What you need to do: Repeat exactly the lines from the one containing "TR105: PNP (B" through the last line of the records below, both included, and nothing else.

(Edit difference data)
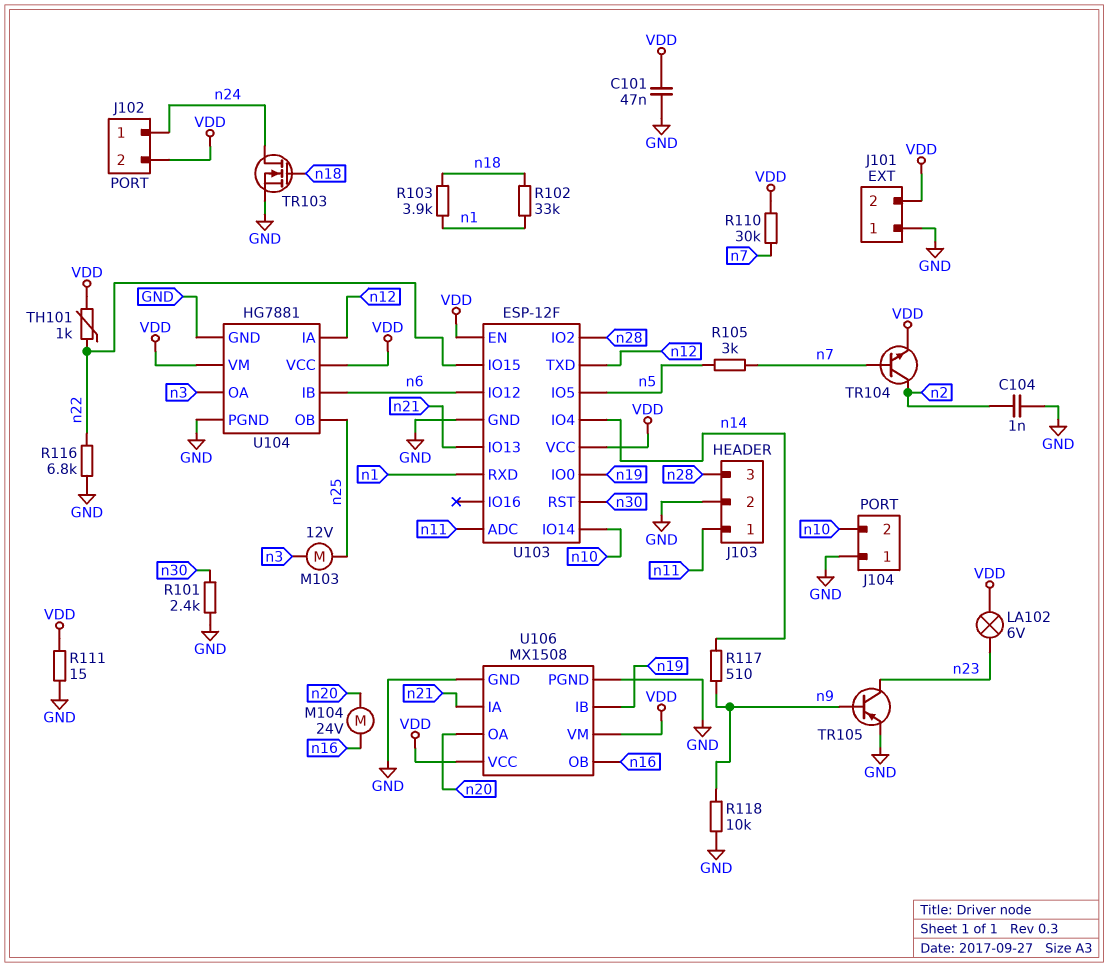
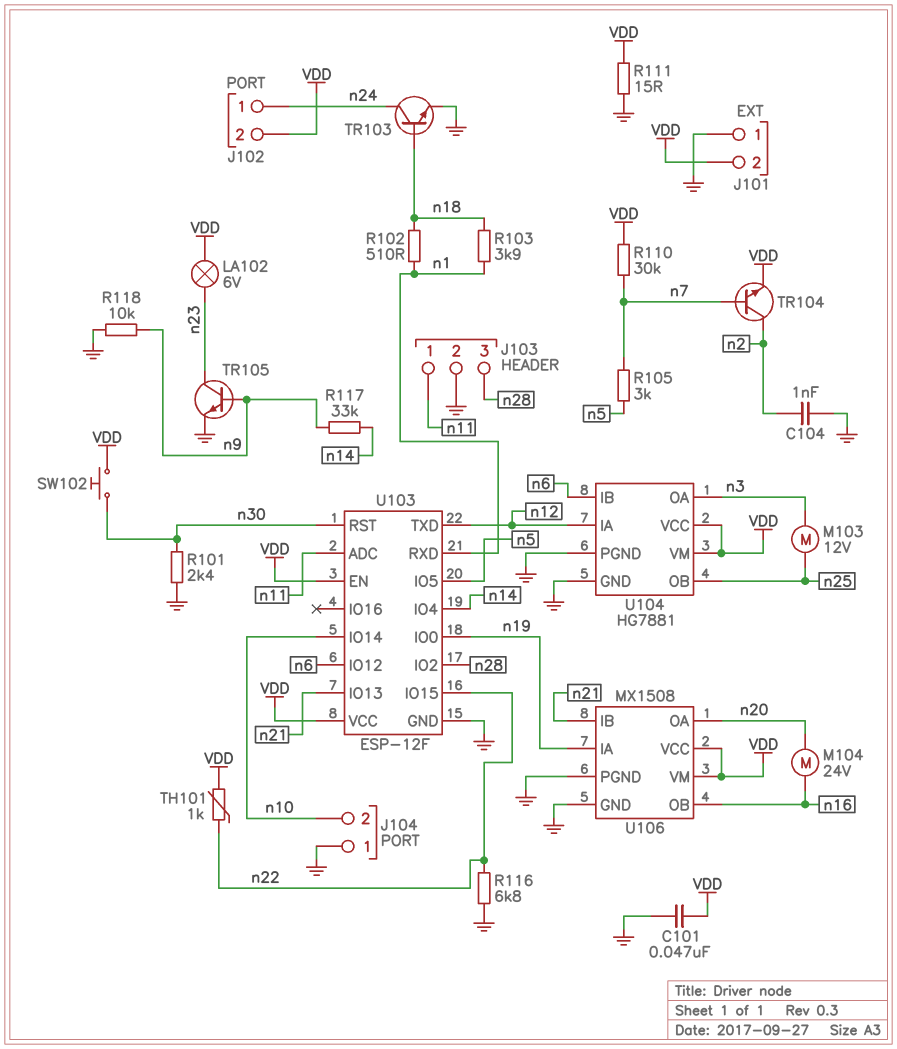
R102: 33k (n1, n18) -> 510 (n1, n18)
R117: 510 (n9, n14) -> 33k (n9, n14)
SW102: none -> button (VDD, n30)
TR103: NMOS (G n18, D n24, S GND) -> NPN (B n18, C n24, E GND)
TR105: PNP (B n9, C n23, E GND) -> NPN (B n9, C n23, E GND)
U106 pin IA: n21 -> n19
U106 pin IB: n19 -> n21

Result:
TR105: PNP (B n9, C n23, E GND) -> NPN (B n9, C n23, E GND)
U106 pin IA: n21 -> n19
U106 pin IB: n19 -> n21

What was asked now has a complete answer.